*What is being asked*
Set down each entry below exactly as written, keeping the pictures out.

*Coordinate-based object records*

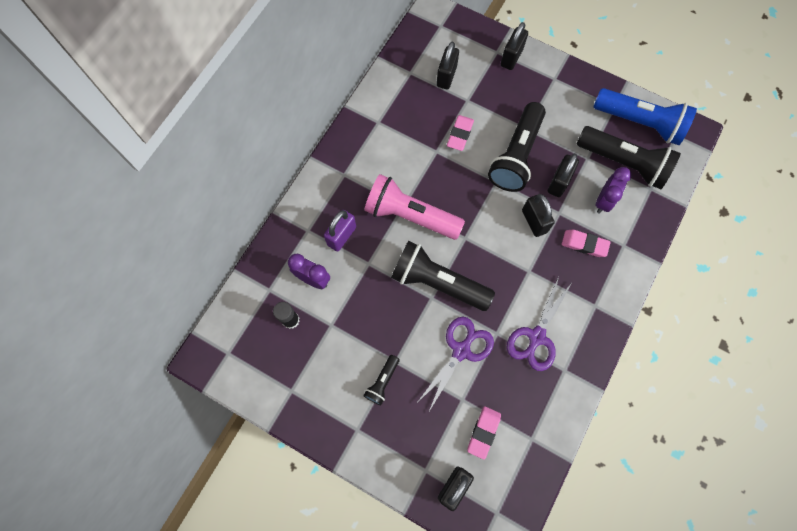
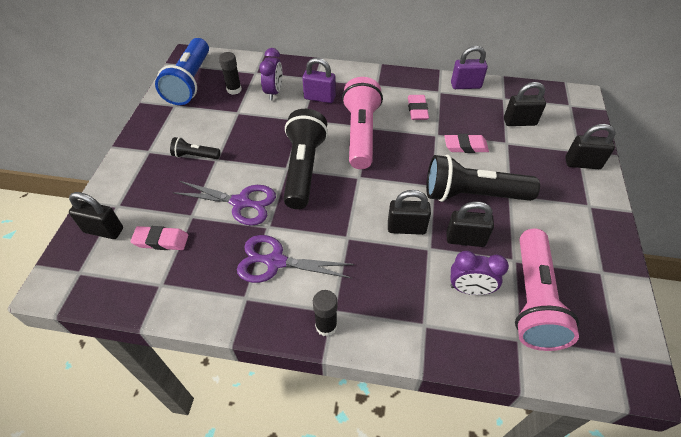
camera: 70 degrees right, 20 degrees down
(379, 95) = (465, 85): none -> purple padlock
(534, 221) = (406, 228): black padlock -> black padlock turned 45 degrees clockwise
(584, 244) = (404, 282): pink eraser -> pink eraser (417, 110)
(606, 315) = (326, 326): none -> black glue stick
(623, 163) = (533, 299): black flashlight -> pink flashlight
(640, 123) = (602, 305): blue flashlight -> blue flashlight (190, 82)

*Output for this exercise*
camera: 70 degrees right, 20 degrees down
(379, 95) = (465, 85): none -> purple padlock
(534, 221) = (406, 228): black padlock -> black padlock turned 45 degrees clockwise
(584, 244) = (404, 282): pink eraser -> pink eraser (417, 110)
(606, 315) = (326, 326): none -> black glue stick
(623, 163) = (533, 299): black flashlight -> pink flashlight
(640, 123) = (602, 305): blue flashlight -> blue flashlight (190, 82)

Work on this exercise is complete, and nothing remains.